- **Assignment**:
Return exactly the lines below, starting with the one that has "(501, 195) = (671, 228): brown" and going on through the one that has "(559, 533) = (564, 561): white".

- **Exercise material**:
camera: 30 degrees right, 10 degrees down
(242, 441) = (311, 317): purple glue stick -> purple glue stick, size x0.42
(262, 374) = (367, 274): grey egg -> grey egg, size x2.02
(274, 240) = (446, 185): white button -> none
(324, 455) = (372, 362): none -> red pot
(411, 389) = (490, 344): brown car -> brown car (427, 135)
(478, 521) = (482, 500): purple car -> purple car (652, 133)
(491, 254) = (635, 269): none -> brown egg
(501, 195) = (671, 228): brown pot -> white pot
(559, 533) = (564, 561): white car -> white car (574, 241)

--

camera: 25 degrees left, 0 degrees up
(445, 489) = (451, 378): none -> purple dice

- **Exercise response**:
(501, 195) = (671, 228): brown pot -> white pot
(559, 533) = (564, 561): white car -> white car (574, 241)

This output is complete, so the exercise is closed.